Write the records out again. Match them exactly.

====== Data for this exercise ======

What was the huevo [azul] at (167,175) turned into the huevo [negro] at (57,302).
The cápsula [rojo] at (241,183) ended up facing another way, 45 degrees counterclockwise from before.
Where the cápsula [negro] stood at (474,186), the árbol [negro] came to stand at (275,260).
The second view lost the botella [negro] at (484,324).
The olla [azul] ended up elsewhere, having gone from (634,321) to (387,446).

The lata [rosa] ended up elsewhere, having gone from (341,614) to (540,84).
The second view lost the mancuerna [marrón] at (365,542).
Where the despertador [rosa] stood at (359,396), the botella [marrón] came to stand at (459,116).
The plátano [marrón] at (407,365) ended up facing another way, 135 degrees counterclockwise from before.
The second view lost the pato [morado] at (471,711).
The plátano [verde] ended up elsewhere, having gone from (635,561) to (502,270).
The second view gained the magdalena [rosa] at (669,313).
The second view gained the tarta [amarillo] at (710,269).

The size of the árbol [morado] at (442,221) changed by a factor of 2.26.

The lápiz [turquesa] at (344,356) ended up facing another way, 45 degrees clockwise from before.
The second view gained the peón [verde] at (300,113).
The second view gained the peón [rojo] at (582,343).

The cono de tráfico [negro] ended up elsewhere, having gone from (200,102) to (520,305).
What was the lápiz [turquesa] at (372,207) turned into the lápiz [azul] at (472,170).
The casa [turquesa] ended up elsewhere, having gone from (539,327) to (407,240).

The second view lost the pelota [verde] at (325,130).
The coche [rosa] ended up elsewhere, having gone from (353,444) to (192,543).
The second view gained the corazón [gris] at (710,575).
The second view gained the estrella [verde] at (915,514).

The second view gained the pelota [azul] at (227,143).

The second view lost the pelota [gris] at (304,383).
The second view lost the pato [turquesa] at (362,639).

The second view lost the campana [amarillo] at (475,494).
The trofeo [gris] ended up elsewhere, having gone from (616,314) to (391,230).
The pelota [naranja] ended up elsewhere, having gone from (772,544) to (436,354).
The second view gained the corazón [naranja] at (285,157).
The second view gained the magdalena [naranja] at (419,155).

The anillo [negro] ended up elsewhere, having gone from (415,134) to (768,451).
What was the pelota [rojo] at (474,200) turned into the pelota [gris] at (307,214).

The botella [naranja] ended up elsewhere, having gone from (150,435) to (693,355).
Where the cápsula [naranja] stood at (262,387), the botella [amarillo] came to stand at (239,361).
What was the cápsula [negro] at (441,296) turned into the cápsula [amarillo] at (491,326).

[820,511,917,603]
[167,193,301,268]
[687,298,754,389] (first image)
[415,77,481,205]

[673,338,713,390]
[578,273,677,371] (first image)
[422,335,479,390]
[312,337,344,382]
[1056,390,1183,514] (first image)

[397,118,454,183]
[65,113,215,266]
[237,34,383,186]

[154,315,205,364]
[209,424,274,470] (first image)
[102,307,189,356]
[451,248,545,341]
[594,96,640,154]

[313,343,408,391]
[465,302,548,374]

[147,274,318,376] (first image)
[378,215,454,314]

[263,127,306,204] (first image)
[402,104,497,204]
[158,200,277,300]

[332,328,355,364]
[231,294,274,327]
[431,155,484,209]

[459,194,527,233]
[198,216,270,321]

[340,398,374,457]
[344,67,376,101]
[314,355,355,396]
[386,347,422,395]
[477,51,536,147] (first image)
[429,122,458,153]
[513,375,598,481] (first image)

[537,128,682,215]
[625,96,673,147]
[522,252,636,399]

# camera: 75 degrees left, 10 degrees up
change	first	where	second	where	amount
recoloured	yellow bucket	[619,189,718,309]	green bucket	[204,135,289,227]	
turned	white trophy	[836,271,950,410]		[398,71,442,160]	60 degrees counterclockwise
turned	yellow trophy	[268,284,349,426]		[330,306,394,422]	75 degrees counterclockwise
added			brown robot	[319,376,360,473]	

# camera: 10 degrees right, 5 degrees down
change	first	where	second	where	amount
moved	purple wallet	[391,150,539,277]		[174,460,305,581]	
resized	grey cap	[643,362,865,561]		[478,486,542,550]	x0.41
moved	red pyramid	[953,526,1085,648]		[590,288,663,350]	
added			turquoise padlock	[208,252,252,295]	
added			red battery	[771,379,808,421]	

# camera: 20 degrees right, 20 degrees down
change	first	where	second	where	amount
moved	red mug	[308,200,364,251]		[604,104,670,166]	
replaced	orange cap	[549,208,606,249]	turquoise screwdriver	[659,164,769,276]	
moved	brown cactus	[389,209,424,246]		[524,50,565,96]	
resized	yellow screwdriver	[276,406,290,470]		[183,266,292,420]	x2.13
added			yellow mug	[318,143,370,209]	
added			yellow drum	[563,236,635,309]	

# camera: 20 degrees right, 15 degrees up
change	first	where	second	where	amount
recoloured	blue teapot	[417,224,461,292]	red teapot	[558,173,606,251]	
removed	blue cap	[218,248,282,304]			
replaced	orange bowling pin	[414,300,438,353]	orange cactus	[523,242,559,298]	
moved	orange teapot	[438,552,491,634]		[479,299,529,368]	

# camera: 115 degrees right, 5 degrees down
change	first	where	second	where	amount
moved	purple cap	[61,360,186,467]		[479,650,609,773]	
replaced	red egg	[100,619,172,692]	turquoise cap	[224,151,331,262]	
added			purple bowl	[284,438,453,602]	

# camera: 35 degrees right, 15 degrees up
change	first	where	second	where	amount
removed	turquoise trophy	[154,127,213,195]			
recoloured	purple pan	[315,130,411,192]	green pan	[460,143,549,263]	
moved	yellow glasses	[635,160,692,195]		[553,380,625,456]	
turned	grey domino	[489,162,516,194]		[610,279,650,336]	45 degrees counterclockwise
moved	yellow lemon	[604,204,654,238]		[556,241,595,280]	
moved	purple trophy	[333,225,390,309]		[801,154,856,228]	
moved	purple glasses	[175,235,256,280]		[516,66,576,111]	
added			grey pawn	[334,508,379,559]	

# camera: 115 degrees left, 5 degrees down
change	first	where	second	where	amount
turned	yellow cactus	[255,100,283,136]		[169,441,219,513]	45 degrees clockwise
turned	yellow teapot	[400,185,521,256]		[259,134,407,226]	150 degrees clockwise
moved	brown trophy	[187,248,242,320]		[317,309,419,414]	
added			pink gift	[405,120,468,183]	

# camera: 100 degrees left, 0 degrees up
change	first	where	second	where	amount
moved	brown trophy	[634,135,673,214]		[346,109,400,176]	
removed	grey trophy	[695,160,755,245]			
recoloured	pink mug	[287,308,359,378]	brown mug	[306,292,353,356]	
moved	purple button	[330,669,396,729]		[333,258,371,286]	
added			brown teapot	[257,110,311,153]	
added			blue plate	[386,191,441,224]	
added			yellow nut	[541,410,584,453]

======

> Response below
What was the huevo [azul] at (167,175) turned into the huevo [negro] at (57,302).
The cápsula [rojo] at (241,183) ended up facing another way, 45 degrees counterclockwise from before.
Where the cápsula [negro] stood at (474,186), the árbol [negro] came to stand at (275,260).
The second view lost the botella [negro] at (484,324).
The olla [azul] ended up elsewhere, having gone from (634,321) to (387,446).

The lata [rosa] ended up elsewhere, having gone from (341,614) to (540,84).
The second view lost the mancuerna [marrón] at (365,542).
Where the despertador [rosa] stood at (359,396), the botella [marrón] came to stand at (459,116).
The plátano [marrón] at (407,365) ended up facing another way, 135 degrees counterclockwise from before.
The second view lost the pato [morado] at (471,711).
The plátano [verde] ended up elsewhere, having gone from (635,561) to (502,270).
The second view gained the magdalena [rosa] at (669,313).
The second view gained the tarta [amarillo] at (710,269).

The size of the árbol [morado] at (442,221) changed by a factor of 2.26.

The lápiz [turquesa] at (344,356) ended up facing another way, 45 degrees clockwise from before.
The second view gained the peón [verde] at (300,113).
The second view gained the peón [rojo] at (582,343).

The cono de tráfico [negro] ended up elsewhere, having gone from (200,102) to (520,305).
What was the lápiz [turquesa] at (372,207) turned into the lápiz [azul] at (472,170).
The casa [turquesa] ended up elsewhere, having gone from (539,327) to (407,240).

The second view lost the pelota [verde] at (325,130).
The coche [rosa] ended up elsewhere, having gone from (353,444) to (192,543).
The second view gained the corazón [gris] at (710,575).
The second view gained the estrella [verde] at (915,514).

The second view gained the pelota [azul] at (227,143).

The second view lost the pelota [gris] at (304,383).
The second view lost the pato [turquesa] at (362,639).

The second view lost the campana [amarillo] at (475,494).
The trofeo [gris] ended up elsewhere, having gone from (616,314) to (391,230).
The pelota [naranja] ended up elsewhere, having gone from (772,544) to (436,354).
The second view gained the corazón [naranja] at (285,157).
The second view gained the magdalena [naranja] at (419,155).

The anillo [negro] ended up elsewhere, having gone from (415,134) to (768,451).
What was the pelota [rojo] at (474,200) turned into the pelota [gris] at (307,214).

The botella [naranja] ended up elsewhere, having gone from (150,435) to (693,355).
Where the cápsula [naranja] stood at (262,387), the botella [amarillo] came to stand at (239,361).
What was the cápsula [negro] at (441,296) turned into the cápsula [amarillo] at (491,326).

[820,511,917,603]
[167,193,301,268]
[687,298,754,389] (first image)
[415,77,481,205]

[673,338,713,390]
[578,273,677,371] (first image)
[422,335,479,390]
[312,337,344,382]
[1056,390,1183,514] (first image)

[397,118,454,183]
[65,113,215,266]
[237,34,383,186]

[154,315,205,364]
[209,424,274,470] (first image)
[102,307,189,356]
[451,248,545,341]
[594,96,640,154]

[313,343,408,391]
[465,302,548,374]

[147,274,318,376] (first image)
[378,215,454,314]

[263,127,306,204] (first image)
[402,104,497,204]
[158,200,277,300]

[332,328,355,364]
[231,294,274,327]
[431,155,484,209]

[459,194,527,233]
[198,216,270,321]

[340,398,374,457]
[344,67,376,101]
[314,355,355,396]
[386,347,422,395]
[477,51,536,147] (first image)
[429,122,458,153]
[513,375,598,481] (first image)

[537,128,682,215]
[625,96,673,147]
[522,252,636,399]

# camera: 75 degrees left, 10 degrees up
change	first	where	second	where	amount
recoloured	yellow bucket	[619,189,718,309]	green bucket	[204,135,289,227]	
turned	white trophy	[836,271,950,410]		[398,71,442,160]	60 degrees counterclockwise
turned	yellow trophy	[268,284,349,426]		[330,306,394,422]	75 degrees counterclockwise
added			brown robot	[319,376,360,473]	

# camera: 10 degrees right, 5 degrees down
change	first	where	second	where	amount
moved	purple wallet	[391,150,539,277]		[174,460,305,581]	
resized	grey cap	[643,362,865,561]		[478,486,542,550]	x0.41
moved	red pyramid	[953,526,1085,648]		[590,288,663,350]	
added			turquoise padlock	[208,252,252,295]	
added			red battery	[771,379,808,421]	

# camera: 20 degrees right, 20 degrees down
change	first	where	second	where	amount
moved	red mug	[308,200,364,251]		[604,104,670,166]	
replaced	orange cap	[549,208,606,249]	turquoise screwdriver	[659,164,769,276]	
moved	brown cactus	[389,209,424,246]		[524,50,565,96]	
resized	yellow screwdriver	[276,406,290,470]		[183,266,292,420]	x2.13
added			yellow mug	[318,143,370,209]	
added			yellow drum	[563,236,635,309]	

# camera: 20 degrees right, 15 degrees up
change	first	where	second	where	amount
recoloured	blue teapot	[417,224,461,292]	red teapot	[558,173,606,251]	
removed	blue cap	[218,248,282,304]			
replaced	orange bowling pin	[414,300,438,353]	orange cactus	[523,242,559,298]	
moved	orange teapot	[438,552,491,634]		[479,299,529,368]	

# camera: 115 degrees right, 5 degrees down
change	first	where	second	where	amount
moved	purple cap	[61,360,186,467]		[479,650,609,773]	
replaced	red egg	[100,619,172,692]	turquoise cap	[224,151,331,262]	
added			purple bowl	[284,438,453,602]	

# camera: 35 degrees right, 15 degrees up
change	first	where	second	where	amount
removed	turquoise trophy	[154,127,213,195]			
recoloured	purple pan	[315,130,411,192]	green pan	[460,143,549,263]	
moved	yellow glasses	[635,160,692,195]		[553,380,625,456]	
turned	grey domino	[489,162,516,194]		[610,279,650,336]	45 degrees counterclockwise
moved	yellow lemon	[604,204,654,238]		[556,241,595,280]	
moved	purple trophy	[333,225,390,309]		[801,154,856,228]	
moved	purple glasses	[175,235,256,280]		[516,66,576,111]	
added			grey pawn	[334,508,379,559]	

# camera: 115 degrees left, 5 degrees down
change	first	where	second	where	amount
turned	yellow cactus	[255,100,283,136]		[169,441,219,513]	45 degrees clockwise
turned	yellow teapot	[400,185,521,256]		[259,134,407,226]	150 degrees clockwise
moved	brown trophy	[187,248,242,320]		[317,309,419,414]	
added			pink gift	[405,120,468,183]	

# camera: 100 degrees left, 0 degrees up
change	first	where	second	where	amount
moved	brown trophy	[634,135,673,214]		[346,109,400,176]	
removed	grey trophy	[695,160,755,245]			
recoloured	pink mug	[287,308,359,378]	brown mug	[306,292,353,356]	
moved	purple button	[330,669,396,729]		[333,258,371,286]	
added			brown teapot	[257,110,311,153]	
added			blue plate	[386,191,441,224]	
added			yellow nut	[541,410,584,453]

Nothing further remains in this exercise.